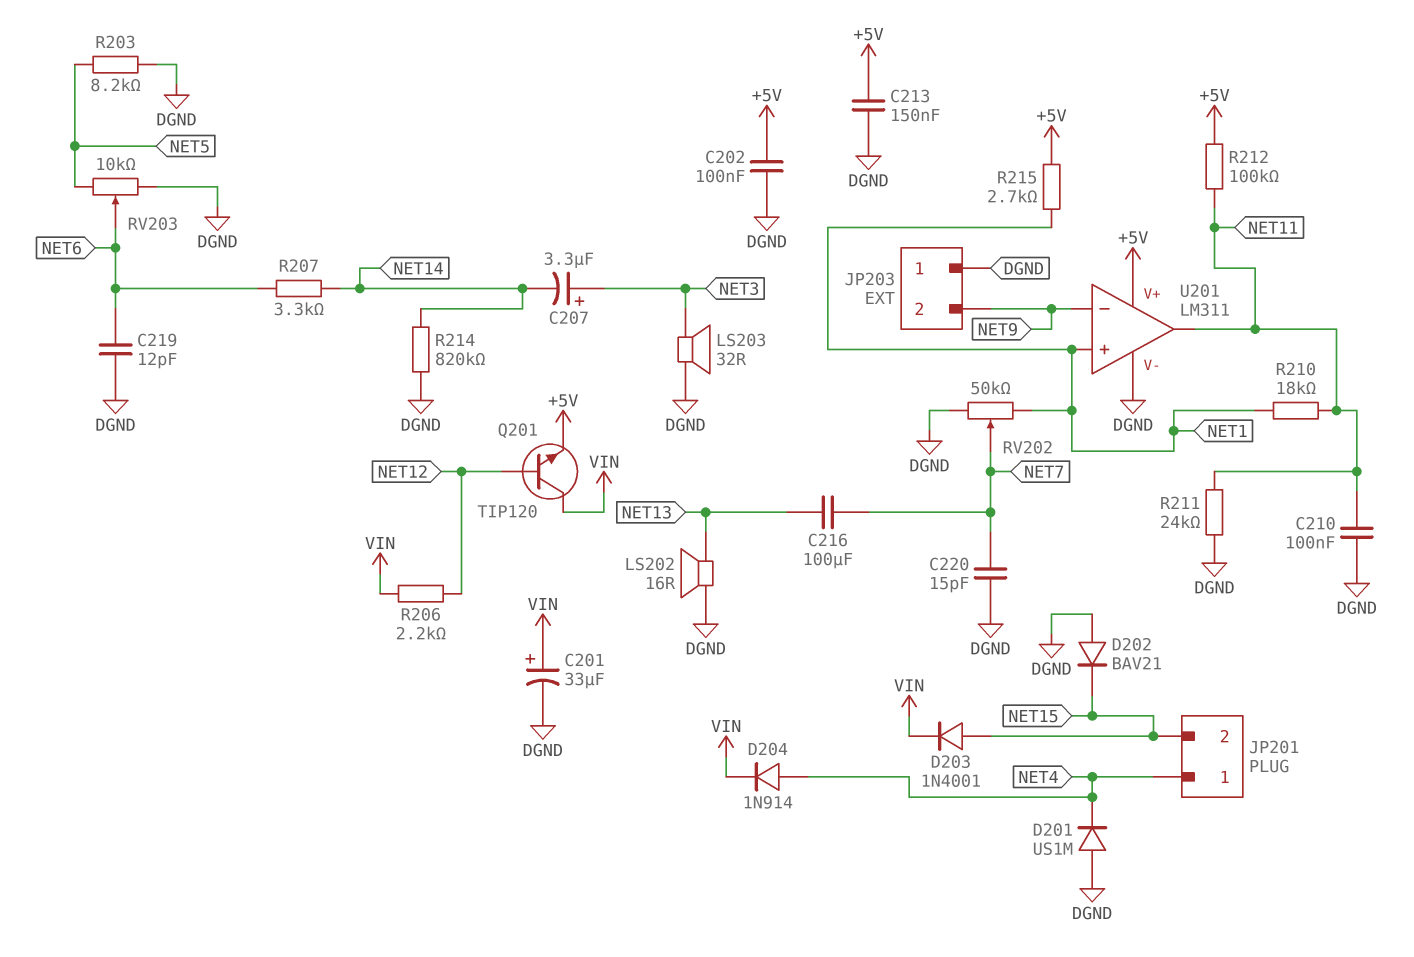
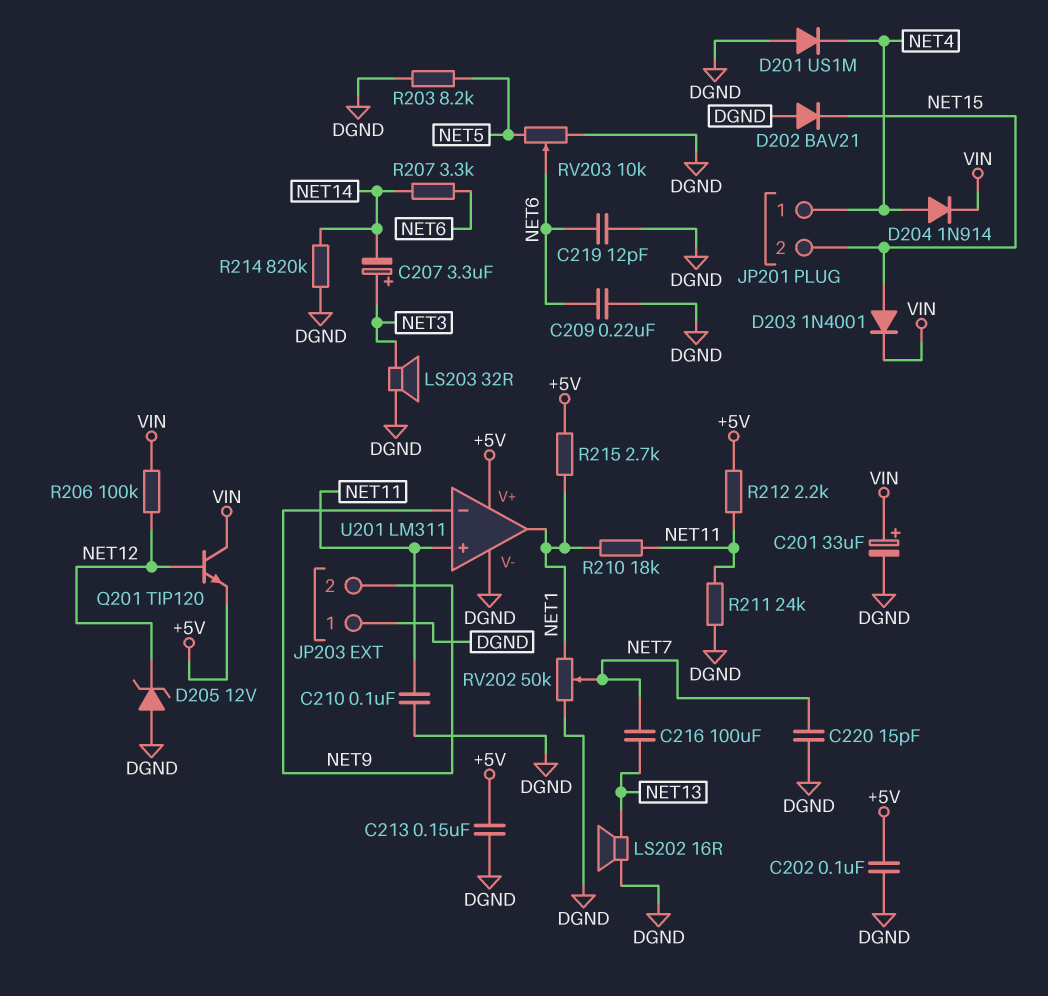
C209: none -> 220nF (DGND, NET6)
D205: none -> zener 12V (A DGND, K NET12)
R206: 2.2k (NET12, VIN) -> 100k (NET12, VIN)
R212: 100k (+5V, NET11) -> 2.2k (+5V, NET11)
U201 pin in+: NET1 -> NET11
U201 pin out: NET11 -> NET1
┄┄┄┄┄┄┄┄┄┄┄┄┄┄┄┄┄┄┄┄
**What you have to do:** Without changing a single word, set down all of the material again and leave out its pictures.

**Output for this task:**
C209: none -> 220nF (DGND, NET6)
D205: none -> zener 12V (A DGND, K NET12)
R206: 2.2k (NET12, VIN) -> 100k (NET12, VIN)
R212: 100k (+5V, NET11) -> 2.2k (+5V, NET11)
U201 pin in+: NET1 -> NET11
U201 pin out: NET11 -> NET1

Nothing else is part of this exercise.